Written request:
Rewrite the data below from its first line through the line that contains "TYZ: none -> 7:39", inclusive, changing "Kathmandu" to "Thimphu" wherever it occurs and leaving everything else unchanged.

Rows from a dataset
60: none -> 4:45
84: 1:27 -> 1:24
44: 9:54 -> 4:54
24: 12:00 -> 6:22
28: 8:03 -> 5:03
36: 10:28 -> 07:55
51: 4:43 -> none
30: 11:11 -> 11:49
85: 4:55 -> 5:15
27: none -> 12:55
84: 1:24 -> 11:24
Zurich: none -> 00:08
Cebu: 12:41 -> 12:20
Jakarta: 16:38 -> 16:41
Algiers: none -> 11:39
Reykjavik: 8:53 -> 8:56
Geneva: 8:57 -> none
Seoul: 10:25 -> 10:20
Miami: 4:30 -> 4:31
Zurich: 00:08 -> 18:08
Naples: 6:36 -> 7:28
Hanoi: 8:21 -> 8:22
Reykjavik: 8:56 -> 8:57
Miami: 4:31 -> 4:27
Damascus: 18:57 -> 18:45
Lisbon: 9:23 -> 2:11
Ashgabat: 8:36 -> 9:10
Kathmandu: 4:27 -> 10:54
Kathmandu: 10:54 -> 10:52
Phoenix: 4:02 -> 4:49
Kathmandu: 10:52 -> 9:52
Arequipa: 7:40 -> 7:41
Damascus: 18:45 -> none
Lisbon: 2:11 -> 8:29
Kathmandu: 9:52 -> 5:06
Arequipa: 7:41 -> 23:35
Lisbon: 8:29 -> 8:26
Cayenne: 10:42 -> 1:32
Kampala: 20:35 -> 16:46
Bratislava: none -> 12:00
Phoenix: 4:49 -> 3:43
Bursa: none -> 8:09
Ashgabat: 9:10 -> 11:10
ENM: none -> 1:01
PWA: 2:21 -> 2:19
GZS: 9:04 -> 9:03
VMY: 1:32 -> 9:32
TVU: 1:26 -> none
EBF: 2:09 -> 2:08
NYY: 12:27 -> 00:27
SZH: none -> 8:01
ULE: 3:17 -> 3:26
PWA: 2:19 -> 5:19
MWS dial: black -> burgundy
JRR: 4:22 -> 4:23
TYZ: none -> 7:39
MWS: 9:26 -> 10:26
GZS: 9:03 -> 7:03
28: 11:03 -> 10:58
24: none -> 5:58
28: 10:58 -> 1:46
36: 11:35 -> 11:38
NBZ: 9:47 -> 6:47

Result of the exercise:
60: none -> 4:45
84: 1:27 -> 1:24
44: 9:54 -> 4:54
24: 12:00 -> 6:22
28: 8:03 -> 5:03
36: 10:28 -> 07:55
51: 4:43 -> none
30: 11:11 -> 11:49
85: 4:55 -> 5:15
27: none -> 12:55
84: 1:24 -> 11:24
Zurich: none -> 00:08
Cebu: 12:41 -> 12:20
Jakarta: 16:38 -> 16:41
Algiers: none -> 11:39
Reykjavik: 8:53 -> 8:56
Geneva: 8:57 -> none
Seoul: 10:25 -> 10:20
Miami: 4:30 -> 4:31
Zurich: 00:08 -> 18:08
Naples: 6:36 -> 7:28
Hanoi: 8:21 -> 8:22
Reykjavik: 8:56 -> 8:57
Miami: 4:31 -> 4:27
Damascus: 18:57 -> 18:45
Lisbon: 9:23 -> 2:11
Ashgabat: 8:36 -> 9:10
Thimphu: 4:27 -> 10:54
Thimphu: 10:54 -> 10:52
Phoenix: 4:02 -> 4:49
Thimphu: 10:52 -> 9:52
Arequipa: 7:40 -> 7:41
Damascus: 18:45 -> none
Lisbon: 2:11 -> 8:29
Thimphu: 9:52 -> 5:06
Arequipa: 7:41 -> 23:35
Lisbon: 8:29 -> 8:26
Cayenne: 10:42 -> 1:32
Kampala: 20:35 -> 16:46
Bratislava: none -> 12:00
Phoenix: 4:49 -> 3:43
Bursa: none -> 8:09
Ashgabat: 9:10 -> 11:10
ENM: none -> 1:01
PWA: 2:21 -> 2:19
GZS: 9:04 -> 9:03
VMY: 1:32 -> 9:32
TVU: 1:26 -> none
EBF: 2:09 -> 2:08
NYY: 12:27 -> 00:27
SZH: none -> 8:01
ULE: 3:17 -> 3:26
PWA: 2:19 -> 5:19
MWS dial: black -> burgundy
JRR: 4:22 -> 4:23
TYZ: none -> 7:39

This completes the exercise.